-- Opening Marker --

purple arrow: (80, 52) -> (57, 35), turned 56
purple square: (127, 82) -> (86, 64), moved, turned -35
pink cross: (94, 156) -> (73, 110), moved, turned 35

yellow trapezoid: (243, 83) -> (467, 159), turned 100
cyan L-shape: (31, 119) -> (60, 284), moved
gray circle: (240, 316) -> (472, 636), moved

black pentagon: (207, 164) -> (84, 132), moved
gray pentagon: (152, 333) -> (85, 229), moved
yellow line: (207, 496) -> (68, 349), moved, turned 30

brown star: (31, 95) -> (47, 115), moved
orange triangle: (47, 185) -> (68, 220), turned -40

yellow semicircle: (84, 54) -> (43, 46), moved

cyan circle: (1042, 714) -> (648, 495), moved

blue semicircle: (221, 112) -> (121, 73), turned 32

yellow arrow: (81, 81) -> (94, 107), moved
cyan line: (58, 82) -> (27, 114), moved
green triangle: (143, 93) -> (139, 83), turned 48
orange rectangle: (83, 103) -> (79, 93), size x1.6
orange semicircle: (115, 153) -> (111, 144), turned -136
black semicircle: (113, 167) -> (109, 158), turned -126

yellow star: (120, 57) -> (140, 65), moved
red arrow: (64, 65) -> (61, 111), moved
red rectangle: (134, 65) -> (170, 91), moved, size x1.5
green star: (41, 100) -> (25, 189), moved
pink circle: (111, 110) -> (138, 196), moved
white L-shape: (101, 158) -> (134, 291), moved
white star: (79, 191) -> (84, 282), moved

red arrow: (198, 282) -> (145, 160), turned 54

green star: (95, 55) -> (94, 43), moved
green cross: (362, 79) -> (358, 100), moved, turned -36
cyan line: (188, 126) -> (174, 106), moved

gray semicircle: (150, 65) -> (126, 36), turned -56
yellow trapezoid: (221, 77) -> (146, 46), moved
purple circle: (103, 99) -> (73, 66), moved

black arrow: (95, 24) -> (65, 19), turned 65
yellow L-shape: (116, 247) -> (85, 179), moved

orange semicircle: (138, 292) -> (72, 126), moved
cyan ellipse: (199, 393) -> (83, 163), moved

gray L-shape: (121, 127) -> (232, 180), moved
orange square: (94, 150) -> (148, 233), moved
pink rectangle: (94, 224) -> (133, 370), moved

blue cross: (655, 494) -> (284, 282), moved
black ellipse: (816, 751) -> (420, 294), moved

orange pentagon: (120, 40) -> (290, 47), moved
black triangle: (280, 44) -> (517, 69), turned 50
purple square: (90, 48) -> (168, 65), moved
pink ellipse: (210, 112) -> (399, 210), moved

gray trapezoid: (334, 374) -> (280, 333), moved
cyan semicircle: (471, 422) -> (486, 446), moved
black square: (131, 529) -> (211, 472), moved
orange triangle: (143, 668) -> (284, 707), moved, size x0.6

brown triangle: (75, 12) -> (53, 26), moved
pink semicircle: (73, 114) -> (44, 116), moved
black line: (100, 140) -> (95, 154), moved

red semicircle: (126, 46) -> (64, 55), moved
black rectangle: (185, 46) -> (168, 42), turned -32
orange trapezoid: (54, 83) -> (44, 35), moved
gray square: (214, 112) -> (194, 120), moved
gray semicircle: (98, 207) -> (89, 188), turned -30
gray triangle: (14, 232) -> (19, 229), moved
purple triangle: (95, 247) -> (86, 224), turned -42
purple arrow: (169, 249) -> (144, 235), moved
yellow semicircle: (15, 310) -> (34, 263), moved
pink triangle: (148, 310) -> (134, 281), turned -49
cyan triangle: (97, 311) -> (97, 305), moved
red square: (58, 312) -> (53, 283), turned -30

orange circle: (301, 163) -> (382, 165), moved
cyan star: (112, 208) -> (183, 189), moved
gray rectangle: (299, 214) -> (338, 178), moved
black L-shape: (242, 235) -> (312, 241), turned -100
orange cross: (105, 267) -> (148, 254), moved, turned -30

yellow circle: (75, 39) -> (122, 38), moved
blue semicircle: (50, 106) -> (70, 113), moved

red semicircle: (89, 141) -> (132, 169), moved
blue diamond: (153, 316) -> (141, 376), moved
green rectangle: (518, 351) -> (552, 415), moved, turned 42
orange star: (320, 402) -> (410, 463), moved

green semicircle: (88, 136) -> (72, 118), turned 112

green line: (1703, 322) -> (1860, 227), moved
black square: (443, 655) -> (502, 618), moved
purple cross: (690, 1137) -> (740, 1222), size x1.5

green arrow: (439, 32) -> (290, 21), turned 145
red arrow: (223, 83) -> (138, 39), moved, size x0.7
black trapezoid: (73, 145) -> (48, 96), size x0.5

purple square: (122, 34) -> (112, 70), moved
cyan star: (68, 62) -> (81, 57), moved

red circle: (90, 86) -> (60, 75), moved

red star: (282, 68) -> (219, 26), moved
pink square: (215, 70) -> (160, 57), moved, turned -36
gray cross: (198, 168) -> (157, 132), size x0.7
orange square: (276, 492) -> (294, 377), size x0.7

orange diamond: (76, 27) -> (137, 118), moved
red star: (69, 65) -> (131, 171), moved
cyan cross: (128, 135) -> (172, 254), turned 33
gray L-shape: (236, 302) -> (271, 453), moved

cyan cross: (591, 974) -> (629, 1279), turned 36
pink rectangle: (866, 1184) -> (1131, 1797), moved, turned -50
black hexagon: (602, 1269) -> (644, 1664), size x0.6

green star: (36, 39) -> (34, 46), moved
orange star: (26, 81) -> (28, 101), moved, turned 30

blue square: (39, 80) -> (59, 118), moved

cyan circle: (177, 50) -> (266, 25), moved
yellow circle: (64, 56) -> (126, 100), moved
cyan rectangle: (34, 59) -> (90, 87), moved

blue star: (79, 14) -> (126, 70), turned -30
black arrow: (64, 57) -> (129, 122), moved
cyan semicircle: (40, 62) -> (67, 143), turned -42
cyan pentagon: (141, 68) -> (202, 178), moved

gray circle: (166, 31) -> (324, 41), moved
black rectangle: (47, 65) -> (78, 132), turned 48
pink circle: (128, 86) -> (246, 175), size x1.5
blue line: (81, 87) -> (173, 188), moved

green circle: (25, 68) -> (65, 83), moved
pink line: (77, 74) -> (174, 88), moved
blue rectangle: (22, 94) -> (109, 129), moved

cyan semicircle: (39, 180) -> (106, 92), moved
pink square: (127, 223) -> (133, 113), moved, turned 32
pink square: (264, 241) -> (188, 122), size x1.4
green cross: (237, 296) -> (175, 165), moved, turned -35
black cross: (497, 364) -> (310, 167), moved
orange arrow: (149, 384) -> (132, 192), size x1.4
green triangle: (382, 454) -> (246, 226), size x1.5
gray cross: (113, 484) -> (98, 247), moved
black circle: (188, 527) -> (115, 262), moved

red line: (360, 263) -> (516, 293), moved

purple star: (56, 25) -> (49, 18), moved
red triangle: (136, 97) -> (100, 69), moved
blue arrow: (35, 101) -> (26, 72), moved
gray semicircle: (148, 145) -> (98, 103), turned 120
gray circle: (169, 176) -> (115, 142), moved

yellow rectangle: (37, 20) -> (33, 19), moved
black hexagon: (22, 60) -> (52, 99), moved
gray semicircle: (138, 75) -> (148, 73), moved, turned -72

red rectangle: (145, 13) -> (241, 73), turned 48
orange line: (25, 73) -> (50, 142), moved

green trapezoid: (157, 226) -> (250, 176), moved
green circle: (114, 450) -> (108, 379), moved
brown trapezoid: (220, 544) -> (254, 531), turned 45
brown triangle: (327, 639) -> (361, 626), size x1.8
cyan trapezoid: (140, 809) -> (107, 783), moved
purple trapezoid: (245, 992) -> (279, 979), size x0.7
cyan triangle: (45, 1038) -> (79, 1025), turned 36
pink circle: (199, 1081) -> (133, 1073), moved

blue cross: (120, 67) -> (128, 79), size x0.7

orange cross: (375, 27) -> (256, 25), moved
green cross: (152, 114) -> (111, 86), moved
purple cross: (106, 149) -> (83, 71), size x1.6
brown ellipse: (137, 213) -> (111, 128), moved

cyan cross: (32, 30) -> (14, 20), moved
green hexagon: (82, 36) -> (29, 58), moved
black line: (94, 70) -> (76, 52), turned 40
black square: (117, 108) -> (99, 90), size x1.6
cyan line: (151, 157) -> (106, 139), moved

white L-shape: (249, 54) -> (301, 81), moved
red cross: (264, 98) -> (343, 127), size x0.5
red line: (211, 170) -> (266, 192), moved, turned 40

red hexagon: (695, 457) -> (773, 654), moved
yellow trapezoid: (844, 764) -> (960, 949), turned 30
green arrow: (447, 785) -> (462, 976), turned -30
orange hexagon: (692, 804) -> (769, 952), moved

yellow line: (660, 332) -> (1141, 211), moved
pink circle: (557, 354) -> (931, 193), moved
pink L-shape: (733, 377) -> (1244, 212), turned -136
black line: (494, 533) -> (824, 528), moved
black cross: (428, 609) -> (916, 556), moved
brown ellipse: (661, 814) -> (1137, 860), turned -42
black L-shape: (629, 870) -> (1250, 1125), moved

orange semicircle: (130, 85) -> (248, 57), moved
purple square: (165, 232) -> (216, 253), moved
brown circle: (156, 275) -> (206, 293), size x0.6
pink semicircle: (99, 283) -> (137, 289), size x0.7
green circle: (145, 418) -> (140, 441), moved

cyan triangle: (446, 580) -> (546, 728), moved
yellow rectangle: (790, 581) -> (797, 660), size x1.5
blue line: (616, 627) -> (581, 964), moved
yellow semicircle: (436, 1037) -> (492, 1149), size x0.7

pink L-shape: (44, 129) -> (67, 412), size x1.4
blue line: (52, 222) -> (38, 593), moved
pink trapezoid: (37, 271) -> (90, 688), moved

-- Closing Marker --

- _YOUR OBJECTIVE_: State how many lines of the records contain the word "trapezoid". Give that number alone.

- _YOUR RESPONSE_: 11